Entries from a data source:
---*---
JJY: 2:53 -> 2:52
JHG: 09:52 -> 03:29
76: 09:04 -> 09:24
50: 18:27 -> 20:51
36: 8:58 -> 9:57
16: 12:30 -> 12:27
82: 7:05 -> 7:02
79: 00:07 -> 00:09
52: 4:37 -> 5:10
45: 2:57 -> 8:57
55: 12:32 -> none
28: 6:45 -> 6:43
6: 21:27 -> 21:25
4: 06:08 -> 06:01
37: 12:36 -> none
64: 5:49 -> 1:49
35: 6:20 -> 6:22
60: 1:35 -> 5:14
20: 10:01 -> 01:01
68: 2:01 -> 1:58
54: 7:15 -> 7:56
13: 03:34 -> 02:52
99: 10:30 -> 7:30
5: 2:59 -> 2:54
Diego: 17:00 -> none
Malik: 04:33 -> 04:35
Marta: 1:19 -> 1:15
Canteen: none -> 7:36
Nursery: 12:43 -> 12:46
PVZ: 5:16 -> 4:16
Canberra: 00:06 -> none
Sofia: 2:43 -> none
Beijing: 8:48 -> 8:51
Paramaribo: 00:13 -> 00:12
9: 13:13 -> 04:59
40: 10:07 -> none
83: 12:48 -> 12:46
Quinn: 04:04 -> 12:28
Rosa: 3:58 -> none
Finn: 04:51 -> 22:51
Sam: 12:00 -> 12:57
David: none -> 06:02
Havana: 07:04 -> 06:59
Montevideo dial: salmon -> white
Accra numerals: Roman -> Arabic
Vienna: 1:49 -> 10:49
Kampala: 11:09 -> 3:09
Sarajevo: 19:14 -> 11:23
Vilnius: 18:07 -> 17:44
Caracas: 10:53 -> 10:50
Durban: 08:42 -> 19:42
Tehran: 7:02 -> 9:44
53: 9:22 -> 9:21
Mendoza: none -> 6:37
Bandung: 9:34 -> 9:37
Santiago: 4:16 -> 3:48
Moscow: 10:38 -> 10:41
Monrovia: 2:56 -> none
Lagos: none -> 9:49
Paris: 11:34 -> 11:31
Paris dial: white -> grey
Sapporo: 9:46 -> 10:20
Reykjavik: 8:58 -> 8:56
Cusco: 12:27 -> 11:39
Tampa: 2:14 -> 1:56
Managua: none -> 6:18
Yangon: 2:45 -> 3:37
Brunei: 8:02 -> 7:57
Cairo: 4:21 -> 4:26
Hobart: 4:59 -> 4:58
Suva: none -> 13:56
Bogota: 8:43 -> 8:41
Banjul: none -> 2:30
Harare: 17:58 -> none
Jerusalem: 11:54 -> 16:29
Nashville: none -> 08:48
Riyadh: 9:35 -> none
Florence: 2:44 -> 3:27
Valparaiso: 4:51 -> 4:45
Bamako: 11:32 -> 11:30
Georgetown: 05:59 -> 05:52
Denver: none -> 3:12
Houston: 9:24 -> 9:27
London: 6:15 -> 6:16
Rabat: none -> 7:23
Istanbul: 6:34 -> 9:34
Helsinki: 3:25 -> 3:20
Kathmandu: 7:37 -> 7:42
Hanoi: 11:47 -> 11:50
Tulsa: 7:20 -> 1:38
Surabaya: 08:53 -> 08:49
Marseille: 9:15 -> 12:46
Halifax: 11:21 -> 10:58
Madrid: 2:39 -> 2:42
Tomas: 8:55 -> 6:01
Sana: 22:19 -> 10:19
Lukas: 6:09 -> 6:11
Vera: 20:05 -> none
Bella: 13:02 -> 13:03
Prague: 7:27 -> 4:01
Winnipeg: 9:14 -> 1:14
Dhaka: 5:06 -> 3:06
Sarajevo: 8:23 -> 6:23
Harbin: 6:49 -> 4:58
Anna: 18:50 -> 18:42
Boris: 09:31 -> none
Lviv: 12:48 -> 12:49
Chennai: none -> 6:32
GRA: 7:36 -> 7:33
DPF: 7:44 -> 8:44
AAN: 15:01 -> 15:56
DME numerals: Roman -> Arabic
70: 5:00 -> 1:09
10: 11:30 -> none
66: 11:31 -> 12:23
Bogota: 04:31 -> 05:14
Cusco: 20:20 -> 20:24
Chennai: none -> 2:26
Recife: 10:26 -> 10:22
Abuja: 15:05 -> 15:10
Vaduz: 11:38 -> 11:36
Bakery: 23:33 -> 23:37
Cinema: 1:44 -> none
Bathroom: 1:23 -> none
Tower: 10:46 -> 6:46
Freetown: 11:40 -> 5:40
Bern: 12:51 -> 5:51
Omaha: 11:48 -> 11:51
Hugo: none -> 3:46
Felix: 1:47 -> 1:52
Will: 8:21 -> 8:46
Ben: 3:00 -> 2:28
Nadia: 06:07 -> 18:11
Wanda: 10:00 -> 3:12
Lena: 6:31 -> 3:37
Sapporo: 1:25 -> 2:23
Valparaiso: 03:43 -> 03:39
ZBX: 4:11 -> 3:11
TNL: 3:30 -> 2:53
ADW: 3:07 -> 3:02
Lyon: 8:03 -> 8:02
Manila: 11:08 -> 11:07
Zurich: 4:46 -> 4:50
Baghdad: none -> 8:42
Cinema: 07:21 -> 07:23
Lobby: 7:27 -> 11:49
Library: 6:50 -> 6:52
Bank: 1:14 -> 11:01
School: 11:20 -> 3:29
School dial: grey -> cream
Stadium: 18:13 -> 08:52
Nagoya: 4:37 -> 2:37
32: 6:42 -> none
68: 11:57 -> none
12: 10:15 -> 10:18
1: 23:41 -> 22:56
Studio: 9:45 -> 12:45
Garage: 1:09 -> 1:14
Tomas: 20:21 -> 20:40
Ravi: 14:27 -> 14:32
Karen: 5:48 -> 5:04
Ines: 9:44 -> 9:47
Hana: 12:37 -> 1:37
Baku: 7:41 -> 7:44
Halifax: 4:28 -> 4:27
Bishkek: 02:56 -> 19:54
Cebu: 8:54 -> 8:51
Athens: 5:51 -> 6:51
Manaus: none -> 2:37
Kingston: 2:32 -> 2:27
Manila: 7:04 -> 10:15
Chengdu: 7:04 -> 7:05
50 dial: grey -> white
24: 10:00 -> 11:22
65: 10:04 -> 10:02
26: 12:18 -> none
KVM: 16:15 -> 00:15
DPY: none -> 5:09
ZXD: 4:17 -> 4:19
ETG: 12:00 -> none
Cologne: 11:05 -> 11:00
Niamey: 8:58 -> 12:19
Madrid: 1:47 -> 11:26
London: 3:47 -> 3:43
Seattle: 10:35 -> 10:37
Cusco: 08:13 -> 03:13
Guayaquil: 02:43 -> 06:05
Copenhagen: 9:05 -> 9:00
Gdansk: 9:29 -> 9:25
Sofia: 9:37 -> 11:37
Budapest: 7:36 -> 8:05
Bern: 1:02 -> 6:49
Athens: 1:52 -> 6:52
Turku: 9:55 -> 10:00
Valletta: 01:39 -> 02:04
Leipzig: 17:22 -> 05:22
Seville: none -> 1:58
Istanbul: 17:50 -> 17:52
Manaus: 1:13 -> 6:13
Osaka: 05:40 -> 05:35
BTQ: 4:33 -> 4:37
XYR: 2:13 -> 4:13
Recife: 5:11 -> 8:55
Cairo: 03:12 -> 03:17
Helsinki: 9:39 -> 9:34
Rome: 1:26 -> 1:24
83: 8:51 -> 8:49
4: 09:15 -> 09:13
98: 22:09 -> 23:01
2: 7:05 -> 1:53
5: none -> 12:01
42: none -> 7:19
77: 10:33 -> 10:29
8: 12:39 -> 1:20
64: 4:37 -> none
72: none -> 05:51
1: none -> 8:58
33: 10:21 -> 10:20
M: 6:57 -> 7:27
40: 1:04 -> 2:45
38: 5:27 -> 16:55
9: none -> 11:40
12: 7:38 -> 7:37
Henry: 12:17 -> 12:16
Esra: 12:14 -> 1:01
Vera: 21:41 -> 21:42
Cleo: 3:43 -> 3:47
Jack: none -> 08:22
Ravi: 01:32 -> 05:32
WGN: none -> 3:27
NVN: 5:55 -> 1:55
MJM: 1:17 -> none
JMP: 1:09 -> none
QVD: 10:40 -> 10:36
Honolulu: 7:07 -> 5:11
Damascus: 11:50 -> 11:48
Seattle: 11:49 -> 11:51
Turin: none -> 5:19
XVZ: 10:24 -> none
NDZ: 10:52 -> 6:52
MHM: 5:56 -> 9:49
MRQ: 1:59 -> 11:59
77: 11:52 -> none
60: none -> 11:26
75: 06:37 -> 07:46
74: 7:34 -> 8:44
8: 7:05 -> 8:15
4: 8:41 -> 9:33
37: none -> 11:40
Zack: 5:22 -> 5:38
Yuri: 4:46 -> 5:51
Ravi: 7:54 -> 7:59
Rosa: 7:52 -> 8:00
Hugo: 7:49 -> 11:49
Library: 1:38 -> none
---*---
Work instructions
Present the lines running from the start of the entries through the line containing "Sofia: 2:43 -> none", both ends included, as a numbered list. Omit any blank lines.

Finished task
1. JJY: 2:53 -> 2:52
2. JHG: 09:52 -> 03:29
3. 76: 09:04 -> 09:24
4. 50: 18:27 -> 20:51
5. 36: 8:58 -> 9:57
6. 16: 12:30 -> 12:27
7. 82: 7:05 -> 7:02
8. 79: 00:07 -> 00:09
9. 52: 4:37 -> 5:10
10. 45: 2:57 -> 8:57
11. 55: 12:32 -> none
12. 28: 6:45 -> 6:43
13. 6: 21:27 -> 21:25
14. 4: 06:08 -> 06:01
15. 37: 12:36 -> none
16. 64: 5:49 -> 1:49
17. 35: 6:20 -> 6:22
18. 60: 1:35 -> 5:14
19. 20: 10:01 -> 01:01
20. 68: 2:01 -> 1:58
21. 54: 7:15 -> 7:56
22. 13: 03:34 -> 02:52
23. 99: 10:30 -> 7:30
24. 5: 2:59 -> 2:54
25. Diego: 17:00 -> none
26. Malik: 04:33 -> 04:35
27. Marta: 1:19 -> 1:15
28. Canteen: none -> 7:36
29. Nursery: 12:43 -> 12:46
30. PVZ: 5:16 -> 4:16
31. Canberra: 00:06 -> none
32. Sofia: 2:43 -> none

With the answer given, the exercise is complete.